RECORDS PROVIDED:
=== Begin Enclosure ===

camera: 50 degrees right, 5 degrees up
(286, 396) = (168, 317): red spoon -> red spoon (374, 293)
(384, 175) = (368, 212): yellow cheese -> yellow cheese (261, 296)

=== End Enclosure ===
=== Begin Enclosure ===

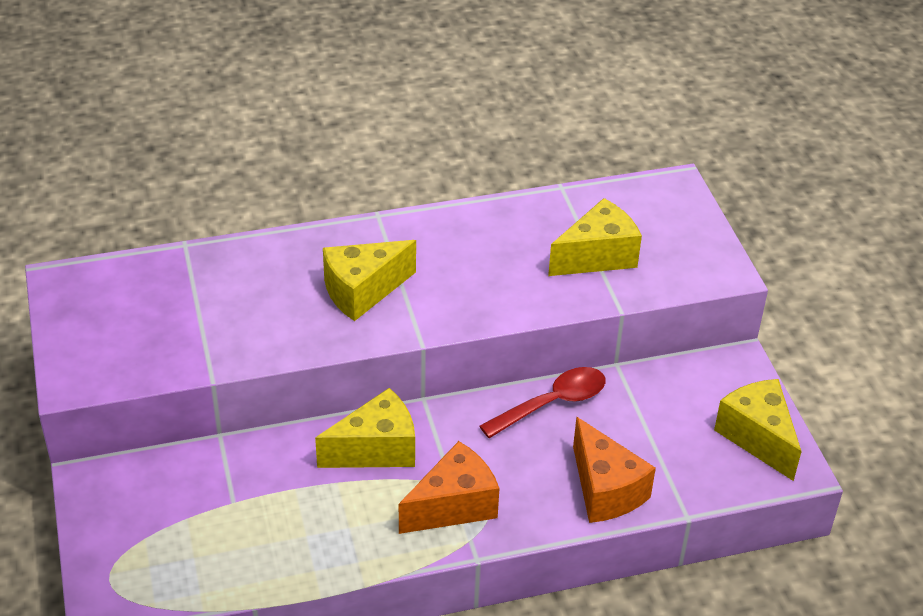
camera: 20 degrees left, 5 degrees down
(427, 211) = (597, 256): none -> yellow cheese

=== End Enclosure ===
=== Begin Enclosure ===

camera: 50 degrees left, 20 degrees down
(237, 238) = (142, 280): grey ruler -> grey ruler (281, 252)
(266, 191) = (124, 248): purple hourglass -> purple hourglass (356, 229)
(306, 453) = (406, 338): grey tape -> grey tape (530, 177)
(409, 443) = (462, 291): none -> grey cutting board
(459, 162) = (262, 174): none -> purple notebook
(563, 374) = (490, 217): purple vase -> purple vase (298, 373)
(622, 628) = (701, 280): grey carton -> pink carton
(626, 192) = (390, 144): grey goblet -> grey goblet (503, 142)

=== End Enclosure ===

WORK ITEM:
All lines in the listing above from the line containing "camera: 50 degrees right, 5 degrees up" to the line containing "(384, 175) = (368, 212): yellow", inclusive, should be retyped exactly; no other lines should appear.

EXPECTED ANSWER:
camera: 50 degrees right, 5 degrees up
(286, 396) = (168, 317): red spoon -> red spoon (374, 293)
(384, 175) = (368, 212): yellow cheese -> yellow cheese (261, 296)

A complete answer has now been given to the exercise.